WHAT YOU NEED TO DO >> Search the data below for the string "truskawka". Extract every line that contains it.

RECORDS FOR THE TASK Start Marker

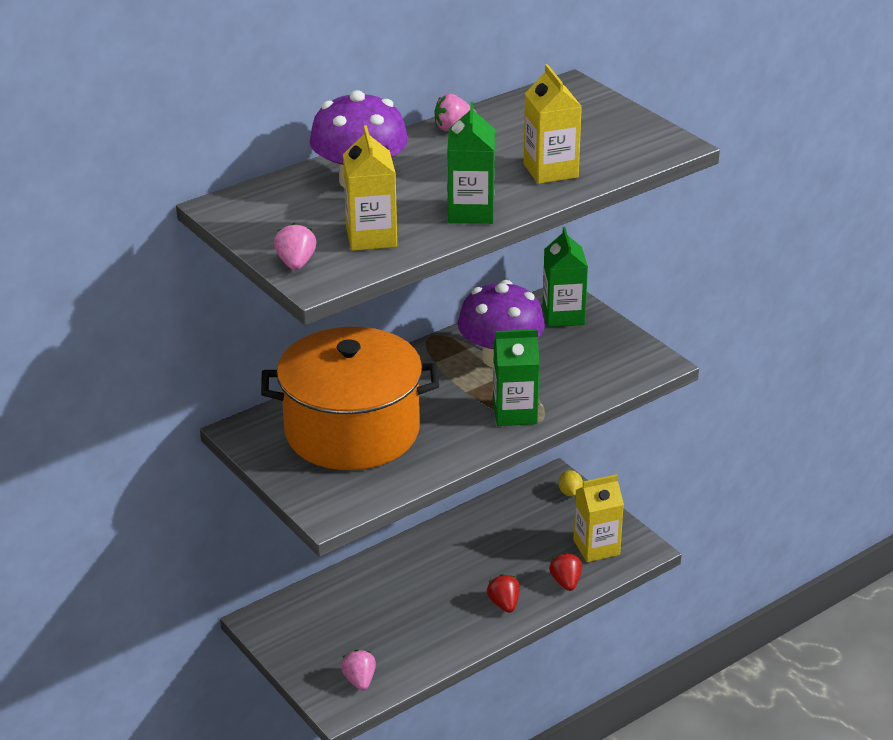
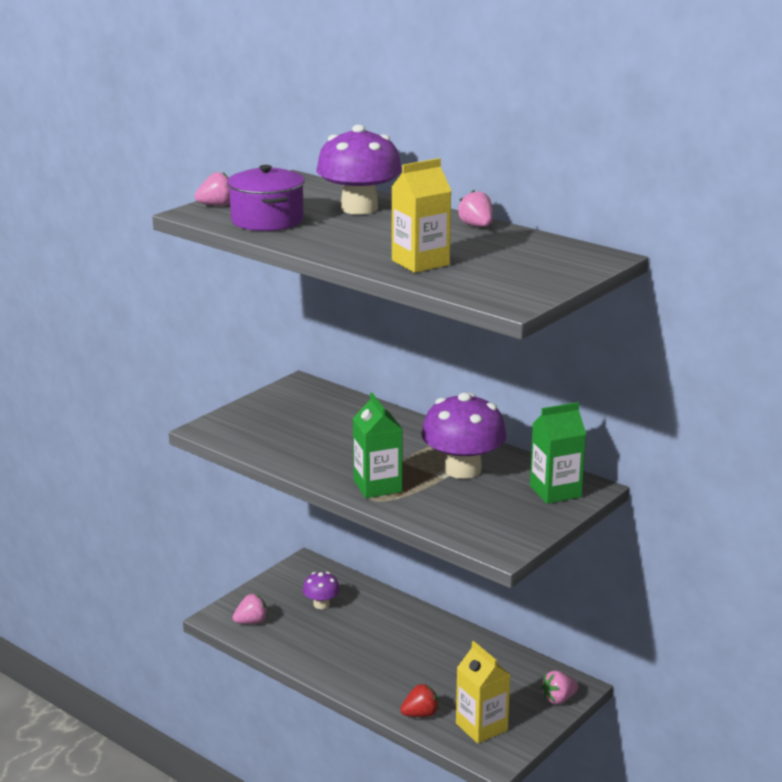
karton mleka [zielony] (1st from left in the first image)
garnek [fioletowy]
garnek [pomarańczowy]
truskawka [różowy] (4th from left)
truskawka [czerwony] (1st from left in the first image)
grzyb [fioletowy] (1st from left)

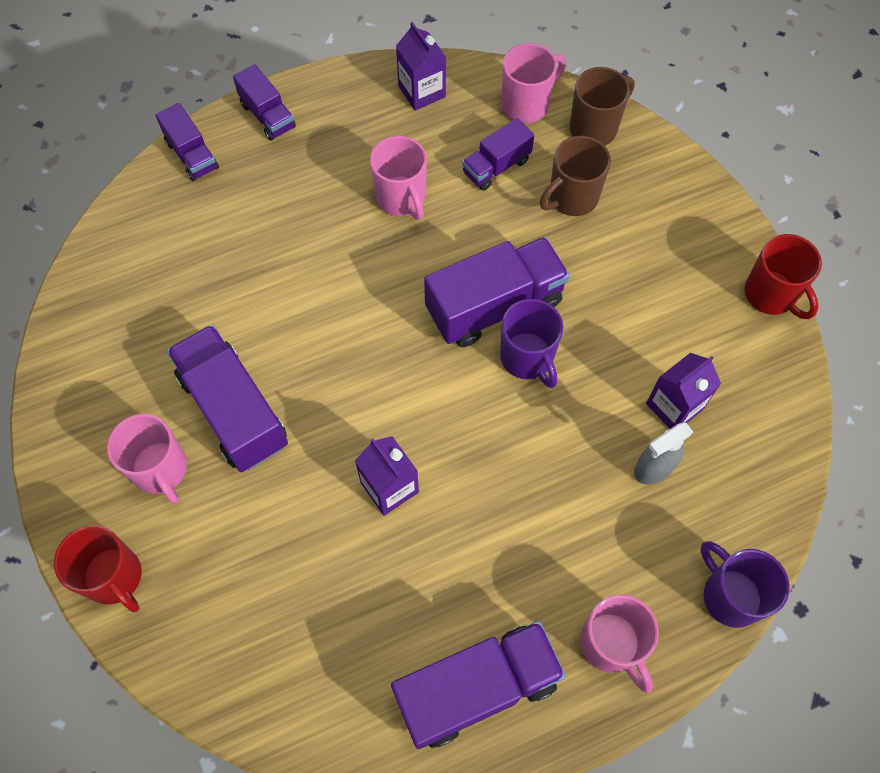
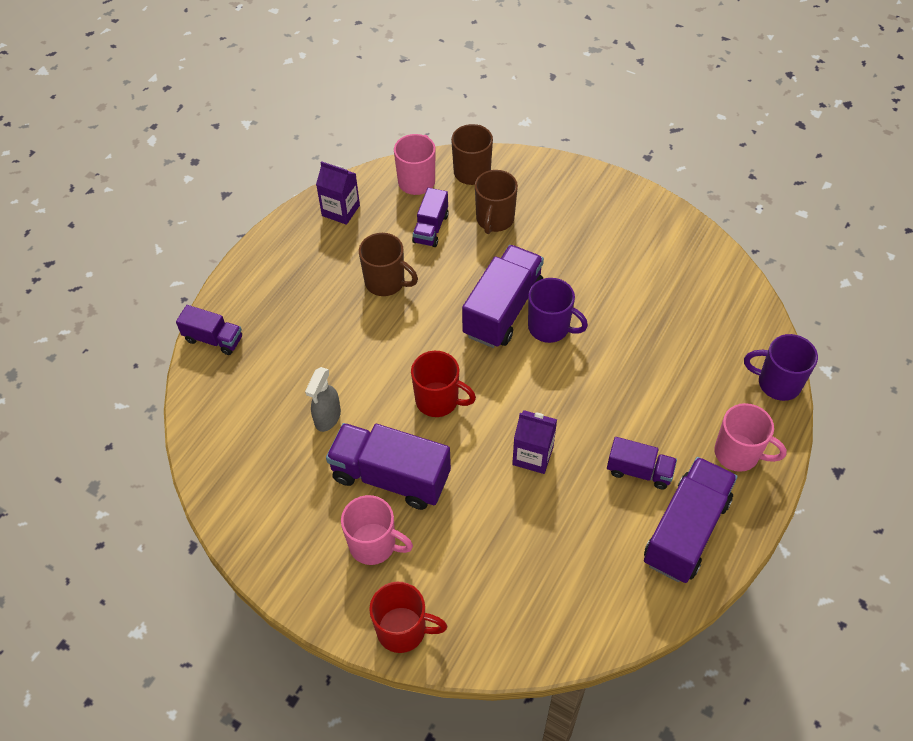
ciężarówka [fioletowy] (5th from left)
kubek [brązowy] (1st from left)
kubek [czerwony] (2nd from left)
karton mleka [fioletowy] (3rd from left in the first image)
spryskiwacz [szary]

RECORDS FOR THE TASK End Marker

THE COMPLETED TASK >>
truskawka [różowy] (4th from left)
truskawka [czerwony] (1st from left in the first image)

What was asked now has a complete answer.